## Exercise brief:
Find the line below with "blue cube: 3 -> 1" and the line with "yellow shoe: 1 -> 2". Output them and the lines between, exactly, but not the pictures.
Information section start
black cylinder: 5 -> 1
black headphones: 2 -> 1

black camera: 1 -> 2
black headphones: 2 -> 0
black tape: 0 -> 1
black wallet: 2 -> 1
Information section end
Information section start
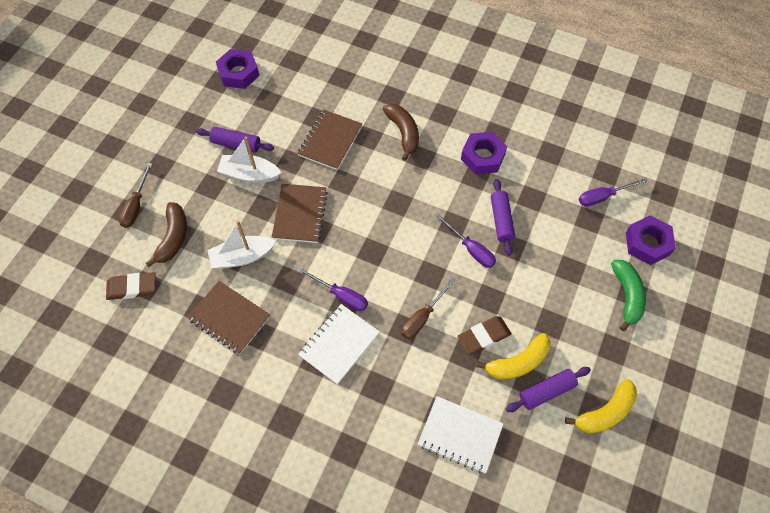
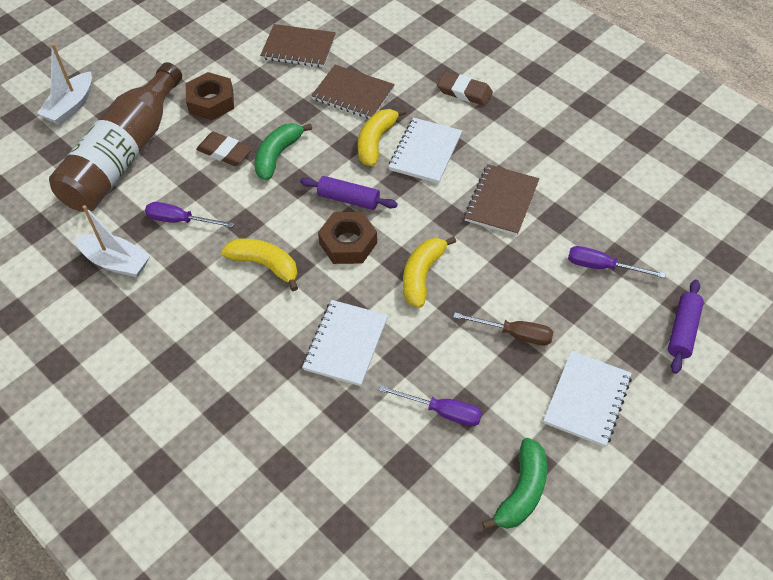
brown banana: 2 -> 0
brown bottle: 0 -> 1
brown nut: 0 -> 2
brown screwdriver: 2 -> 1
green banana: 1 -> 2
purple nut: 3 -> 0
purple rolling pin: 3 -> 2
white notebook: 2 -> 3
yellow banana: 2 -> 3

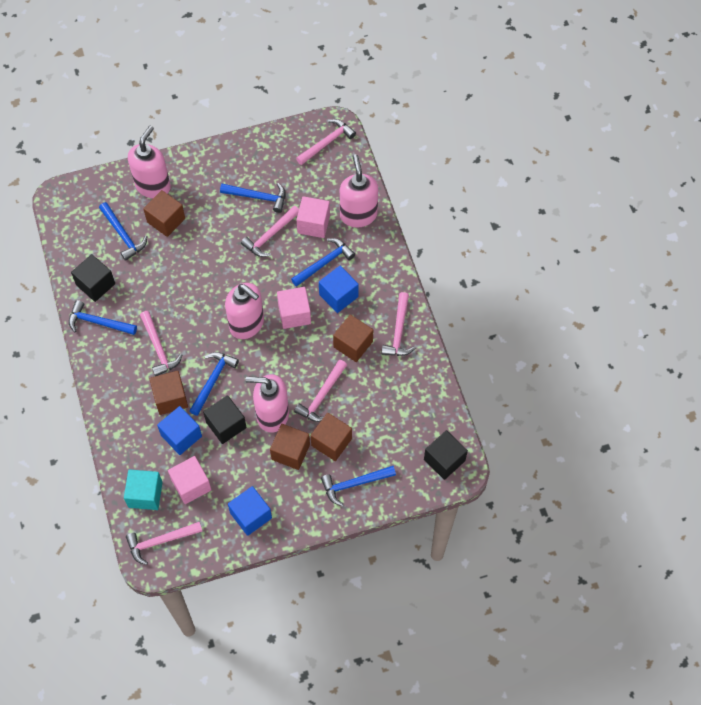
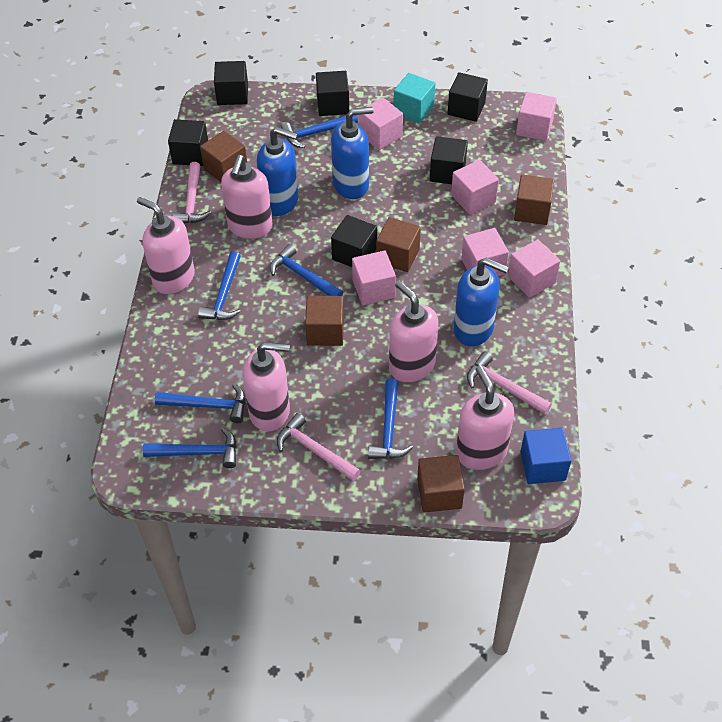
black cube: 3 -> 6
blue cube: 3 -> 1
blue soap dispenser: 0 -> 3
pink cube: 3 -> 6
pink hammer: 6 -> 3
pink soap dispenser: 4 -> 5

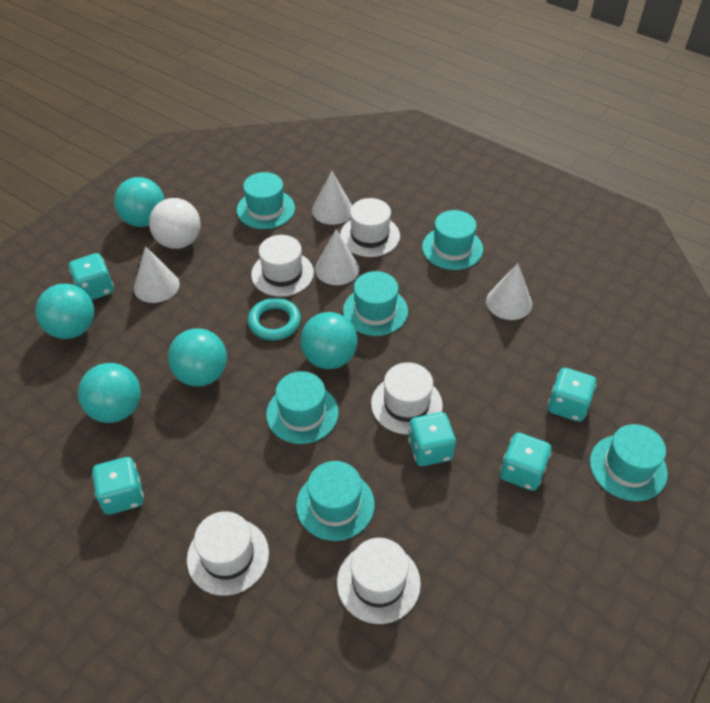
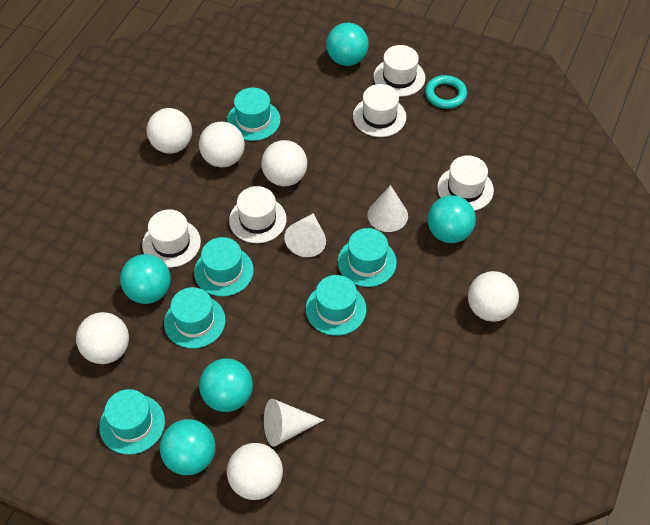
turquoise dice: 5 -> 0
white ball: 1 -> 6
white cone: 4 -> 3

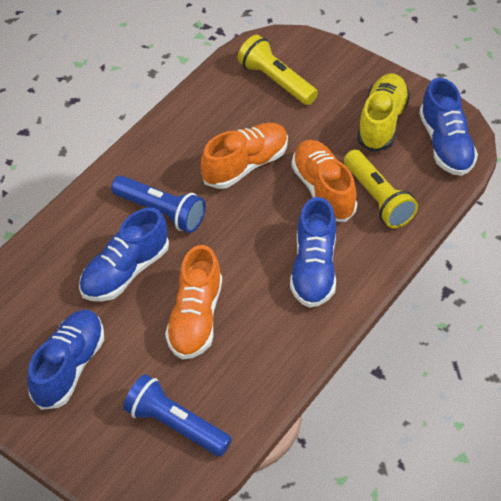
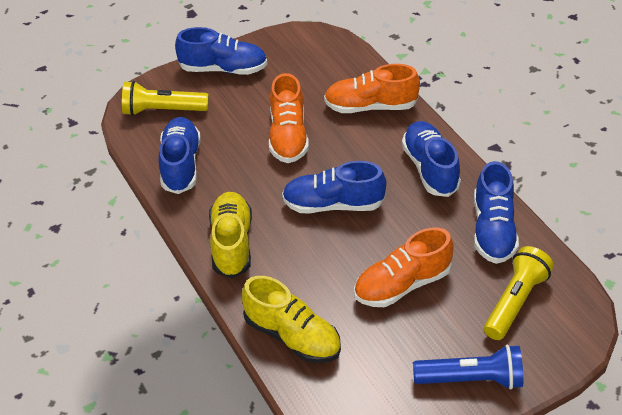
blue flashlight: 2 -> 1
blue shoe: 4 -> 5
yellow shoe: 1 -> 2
Information section end
## Output of the task:
blue cube: 3 -> 1
blue soap dispenser: 0 -> 3
pink cube: 3 -> 6
pink hammer: 6 -> 3
pink soap dispenser: 4 -> 5

turquoise dice: 5 -> 0
white ball: 1 -> 6
white cone: 4 -> 3

blue flashlight: 2 -> 1
blue shoe: 4 -> 5
yellow shoe: 1 -> 2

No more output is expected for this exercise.